**What is required**: Across the listing below, count every line where the string "freezer" appears, then give only the count.

________________

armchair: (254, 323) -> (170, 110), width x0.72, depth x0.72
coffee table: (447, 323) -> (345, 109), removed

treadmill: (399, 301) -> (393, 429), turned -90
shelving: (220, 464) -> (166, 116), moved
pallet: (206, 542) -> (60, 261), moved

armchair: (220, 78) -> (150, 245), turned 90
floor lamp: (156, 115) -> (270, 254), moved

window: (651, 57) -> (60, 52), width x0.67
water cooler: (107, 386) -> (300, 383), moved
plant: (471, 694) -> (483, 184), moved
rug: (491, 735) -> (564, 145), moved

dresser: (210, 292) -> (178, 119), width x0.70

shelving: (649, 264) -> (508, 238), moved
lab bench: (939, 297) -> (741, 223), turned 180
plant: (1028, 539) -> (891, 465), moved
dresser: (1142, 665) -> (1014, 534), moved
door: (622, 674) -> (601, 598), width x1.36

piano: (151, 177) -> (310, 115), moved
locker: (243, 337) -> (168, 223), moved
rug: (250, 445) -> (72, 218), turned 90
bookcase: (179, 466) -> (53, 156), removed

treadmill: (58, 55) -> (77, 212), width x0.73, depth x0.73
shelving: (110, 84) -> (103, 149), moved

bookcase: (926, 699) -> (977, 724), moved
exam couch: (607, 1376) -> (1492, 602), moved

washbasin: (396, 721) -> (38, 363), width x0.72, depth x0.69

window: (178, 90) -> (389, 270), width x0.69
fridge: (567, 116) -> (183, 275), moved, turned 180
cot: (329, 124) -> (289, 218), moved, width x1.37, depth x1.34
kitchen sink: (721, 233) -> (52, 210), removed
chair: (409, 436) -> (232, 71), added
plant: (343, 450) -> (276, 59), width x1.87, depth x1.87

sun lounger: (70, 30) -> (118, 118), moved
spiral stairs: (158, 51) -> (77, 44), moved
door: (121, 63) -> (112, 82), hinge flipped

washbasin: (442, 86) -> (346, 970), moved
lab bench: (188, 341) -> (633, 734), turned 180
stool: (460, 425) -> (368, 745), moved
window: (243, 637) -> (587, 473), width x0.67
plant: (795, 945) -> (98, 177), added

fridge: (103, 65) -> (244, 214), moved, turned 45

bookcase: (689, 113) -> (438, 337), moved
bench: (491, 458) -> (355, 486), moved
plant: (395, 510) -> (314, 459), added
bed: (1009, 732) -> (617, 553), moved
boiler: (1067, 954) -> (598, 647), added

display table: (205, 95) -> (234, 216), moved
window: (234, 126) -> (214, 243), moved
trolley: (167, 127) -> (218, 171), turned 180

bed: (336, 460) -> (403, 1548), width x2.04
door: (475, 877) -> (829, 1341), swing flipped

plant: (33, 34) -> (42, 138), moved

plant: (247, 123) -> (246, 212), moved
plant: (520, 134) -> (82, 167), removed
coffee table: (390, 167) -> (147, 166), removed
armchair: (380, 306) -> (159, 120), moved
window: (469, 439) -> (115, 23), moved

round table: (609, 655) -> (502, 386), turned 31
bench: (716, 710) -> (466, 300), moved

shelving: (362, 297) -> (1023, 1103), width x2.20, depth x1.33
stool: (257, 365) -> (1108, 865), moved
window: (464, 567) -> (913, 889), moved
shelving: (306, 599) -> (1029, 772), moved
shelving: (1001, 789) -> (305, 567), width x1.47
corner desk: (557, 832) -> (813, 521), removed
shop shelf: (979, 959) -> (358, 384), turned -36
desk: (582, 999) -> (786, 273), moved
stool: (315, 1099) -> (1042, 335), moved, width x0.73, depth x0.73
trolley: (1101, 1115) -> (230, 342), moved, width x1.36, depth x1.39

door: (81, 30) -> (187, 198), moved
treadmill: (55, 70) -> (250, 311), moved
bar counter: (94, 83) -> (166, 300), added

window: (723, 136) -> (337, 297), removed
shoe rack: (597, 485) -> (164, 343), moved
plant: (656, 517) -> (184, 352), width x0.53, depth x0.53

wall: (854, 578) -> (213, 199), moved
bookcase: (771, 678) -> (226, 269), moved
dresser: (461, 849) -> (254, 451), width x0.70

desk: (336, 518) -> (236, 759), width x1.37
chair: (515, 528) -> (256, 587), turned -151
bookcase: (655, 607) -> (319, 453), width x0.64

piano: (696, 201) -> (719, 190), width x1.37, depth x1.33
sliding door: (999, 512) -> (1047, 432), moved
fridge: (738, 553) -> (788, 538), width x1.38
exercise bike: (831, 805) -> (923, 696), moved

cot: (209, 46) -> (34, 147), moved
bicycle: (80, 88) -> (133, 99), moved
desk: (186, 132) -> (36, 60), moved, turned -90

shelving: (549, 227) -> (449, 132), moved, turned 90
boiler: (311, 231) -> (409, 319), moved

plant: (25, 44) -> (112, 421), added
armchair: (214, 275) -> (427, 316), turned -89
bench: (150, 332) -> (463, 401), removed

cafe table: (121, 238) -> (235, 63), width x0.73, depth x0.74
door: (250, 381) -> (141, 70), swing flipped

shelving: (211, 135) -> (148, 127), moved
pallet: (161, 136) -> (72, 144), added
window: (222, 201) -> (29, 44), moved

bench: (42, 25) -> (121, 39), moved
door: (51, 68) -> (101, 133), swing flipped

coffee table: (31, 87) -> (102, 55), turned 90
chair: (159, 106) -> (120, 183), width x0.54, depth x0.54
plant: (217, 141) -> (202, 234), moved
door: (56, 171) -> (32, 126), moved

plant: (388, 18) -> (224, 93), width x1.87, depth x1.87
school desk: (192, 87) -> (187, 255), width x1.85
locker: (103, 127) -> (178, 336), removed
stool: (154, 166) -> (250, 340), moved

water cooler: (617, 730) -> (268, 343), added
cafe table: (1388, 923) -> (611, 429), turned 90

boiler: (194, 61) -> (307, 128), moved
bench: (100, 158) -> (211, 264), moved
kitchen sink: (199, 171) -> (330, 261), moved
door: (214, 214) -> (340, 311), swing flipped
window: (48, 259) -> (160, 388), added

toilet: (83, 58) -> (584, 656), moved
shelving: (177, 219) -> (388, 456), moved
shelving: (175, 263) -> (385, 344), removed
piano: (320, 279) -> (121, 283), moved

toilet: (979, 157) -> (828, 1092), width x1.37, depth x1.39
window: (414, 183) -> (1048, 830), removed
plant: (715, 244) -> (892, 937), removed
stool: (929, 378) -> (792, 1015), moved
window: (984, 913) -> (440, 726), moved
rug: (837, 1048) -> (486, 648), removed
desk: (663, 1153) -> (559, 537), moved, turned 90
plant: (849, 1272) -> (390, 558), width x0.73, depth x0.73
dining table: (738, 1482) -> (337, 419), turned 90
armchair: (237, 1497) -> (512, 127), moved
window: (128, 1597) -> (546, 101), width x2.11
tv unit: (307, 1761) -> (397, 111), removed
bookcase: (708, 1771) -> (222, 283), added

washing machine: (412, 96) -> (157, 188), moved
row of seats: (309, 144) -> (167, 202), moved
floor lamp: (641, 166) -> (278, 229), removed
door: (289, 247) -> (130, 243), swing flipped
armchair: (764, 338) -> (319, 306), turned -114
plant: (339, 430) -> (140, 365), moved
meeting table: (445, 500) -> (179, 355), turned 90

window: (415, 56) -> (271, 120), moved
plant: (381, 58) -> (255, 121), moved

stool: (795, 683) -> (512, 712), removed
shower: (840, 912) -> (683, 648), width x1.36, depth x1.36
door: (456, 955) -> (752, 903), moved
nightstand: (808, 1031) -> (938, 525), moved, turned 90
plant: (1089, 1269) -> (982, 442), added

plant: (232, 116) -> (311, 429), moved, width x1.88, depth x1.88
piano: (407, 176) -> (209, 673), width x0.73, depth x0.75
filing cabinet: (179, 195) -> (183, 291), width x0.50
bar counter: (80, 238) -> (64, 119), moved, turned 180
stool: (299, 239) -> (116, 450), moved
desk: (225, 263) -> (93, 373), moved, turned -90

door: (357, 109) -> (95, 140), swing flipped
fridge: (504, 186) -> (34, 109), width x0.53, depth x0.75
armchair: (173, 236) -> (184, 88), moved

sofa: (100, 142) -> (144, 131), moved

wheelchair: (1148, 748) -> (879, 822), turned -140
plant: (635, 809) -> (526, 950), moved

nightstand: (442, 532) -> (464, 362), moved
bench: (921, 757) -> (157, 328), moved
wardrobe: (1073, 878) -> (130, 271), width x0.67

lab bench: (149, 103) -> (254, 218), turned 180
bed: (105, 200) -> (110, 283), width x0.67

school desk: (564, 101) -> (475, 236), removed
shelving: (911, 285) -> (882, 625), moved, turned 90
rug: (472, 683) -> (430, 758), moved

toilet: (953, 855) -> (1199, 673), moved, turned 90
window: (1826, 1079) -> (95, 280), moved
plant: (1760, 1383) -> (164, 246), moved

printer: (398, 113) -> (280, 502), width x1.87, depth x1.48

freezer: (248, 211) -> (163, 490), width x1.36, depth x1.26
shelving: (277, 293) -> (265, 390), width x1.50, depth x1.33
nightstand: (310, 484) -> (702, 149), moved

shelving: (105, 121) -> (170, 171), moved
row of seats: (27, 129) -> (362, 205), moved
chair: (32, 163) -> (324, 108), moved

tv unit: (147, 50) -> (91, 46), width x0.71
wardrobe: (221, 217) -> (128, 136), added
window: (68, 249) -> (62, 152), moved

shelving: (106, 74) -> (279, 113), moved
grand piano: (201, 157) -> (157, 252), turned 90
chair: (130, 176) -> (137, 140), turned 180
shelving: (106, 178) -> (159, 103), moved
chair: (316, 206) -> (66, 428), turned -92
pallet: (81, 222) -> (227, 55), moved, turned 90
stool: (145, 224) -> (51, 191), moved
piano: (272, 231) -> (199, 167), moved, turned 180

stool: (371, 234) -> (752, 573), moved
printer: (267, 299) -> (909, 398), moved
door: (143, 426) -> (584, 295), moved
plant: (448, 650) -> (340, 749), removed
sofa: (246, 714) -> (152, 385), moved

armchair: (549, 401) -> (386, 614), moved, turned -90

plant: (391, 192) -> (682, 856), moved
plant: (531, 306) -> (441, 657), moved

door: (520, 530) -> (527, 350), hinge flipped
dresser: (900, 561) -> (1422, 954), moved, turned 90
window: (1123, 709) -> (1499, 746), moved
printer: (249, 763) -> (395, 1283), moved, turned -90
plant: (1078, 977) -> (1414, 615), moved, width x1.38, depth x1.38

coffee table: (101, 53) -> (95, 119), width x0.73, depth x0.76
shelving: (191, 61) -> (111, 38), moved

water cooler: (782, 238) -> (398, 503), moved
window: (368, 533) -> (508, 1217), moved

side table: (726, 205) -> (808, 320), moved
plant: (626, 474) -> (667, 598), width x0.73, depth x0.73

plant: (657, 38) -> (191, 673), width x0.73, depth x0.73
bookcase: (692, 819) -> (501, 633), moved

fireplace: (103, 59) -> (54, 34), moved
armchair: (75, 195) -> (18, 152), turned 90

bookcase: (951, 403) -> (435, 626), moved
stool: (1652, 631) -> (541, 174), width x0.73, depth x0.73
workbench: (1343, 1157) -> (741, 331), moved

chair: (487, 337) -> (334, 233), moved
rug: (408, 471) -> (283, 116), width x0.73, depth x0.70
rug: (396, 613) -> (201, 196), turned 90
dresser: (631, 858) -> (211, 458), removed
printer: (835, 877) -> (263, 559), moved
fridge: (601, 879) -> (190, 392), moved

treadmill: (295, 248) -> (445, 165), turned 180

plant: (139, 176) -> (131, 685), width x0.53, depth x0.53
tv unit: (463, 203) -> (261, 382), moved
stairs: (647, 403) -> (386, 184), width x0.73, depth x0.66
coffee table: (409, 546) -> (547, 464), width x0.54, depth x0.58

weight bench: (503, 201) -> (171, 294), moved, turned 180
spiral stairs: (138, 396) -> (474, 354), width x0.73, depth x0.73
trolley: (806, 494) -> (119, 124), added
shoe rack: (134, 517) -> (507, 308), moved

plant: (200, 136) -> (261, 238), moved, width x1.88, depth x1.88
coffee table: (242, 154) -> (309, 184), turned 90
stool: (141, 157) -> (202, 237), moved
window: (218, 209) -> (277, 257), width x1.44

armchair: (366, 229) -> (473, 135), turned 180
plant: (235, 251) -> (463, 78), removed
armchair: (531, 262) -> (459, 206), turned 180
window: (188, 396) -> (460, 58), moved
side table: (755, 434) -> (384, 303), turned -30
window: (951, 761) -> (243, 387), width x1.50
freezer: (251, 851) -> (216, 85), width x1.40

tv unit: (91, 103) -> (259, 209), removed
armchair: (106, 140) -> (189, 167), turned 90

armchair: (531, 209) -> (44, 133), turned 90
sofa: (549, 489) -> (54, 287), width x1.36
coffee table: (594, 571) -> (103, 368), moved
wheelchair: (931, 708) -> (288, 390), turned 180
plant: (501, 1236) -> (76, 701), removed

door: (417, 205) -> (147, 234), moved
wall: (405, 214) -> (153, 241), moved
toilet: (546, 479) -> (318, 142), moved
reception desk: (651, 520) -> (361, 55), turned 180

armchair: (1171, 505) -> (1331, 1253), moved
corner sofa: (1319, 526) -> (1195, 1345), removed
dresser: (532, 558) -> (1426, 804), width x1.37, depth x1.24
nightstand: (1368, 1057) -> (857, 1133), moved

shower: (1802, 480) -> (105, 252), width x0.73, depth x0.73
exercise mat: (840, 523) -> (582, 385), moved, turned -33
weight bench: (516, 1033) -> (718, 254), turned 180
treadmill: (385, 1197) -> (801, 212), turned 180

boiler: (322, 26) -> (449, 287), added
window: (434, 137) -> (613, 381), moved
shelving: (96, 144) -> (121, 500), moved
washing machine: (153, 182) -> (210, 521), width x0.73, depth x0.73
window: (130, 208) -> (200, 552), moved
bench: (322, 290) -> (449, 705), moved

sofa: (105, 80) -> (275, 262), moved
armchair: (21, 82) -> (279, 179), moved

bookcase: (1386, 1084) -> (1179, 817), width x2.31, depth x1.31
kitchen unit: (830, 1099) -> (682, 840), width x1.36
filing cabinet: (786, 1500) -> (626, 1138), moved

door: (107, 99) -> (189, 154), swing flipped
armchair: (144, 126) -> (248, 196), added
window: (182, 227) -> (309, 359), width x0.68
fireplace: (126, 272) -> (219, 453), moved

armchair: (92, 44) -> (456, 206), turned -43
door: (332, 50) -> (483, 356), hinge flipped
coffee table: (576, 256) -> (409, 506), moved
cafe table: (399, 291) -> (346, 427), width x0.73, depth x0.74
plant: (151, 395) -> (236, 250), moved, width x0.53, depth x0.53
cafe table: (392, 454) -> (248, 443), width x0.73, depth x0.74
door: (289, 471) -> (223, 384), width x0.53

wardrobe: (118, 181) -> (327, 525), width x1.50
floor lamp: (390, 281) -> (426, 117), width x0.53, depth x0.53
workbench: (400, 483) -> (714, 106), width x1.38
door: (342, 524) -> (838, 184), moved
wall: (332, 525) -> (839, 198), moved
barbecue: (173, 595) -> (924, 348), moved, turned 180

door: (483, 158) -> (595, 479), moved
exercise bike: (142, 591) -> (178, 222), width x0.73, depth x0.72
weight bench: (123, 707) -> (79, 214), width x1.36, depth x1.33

________________

**Your solution**: 2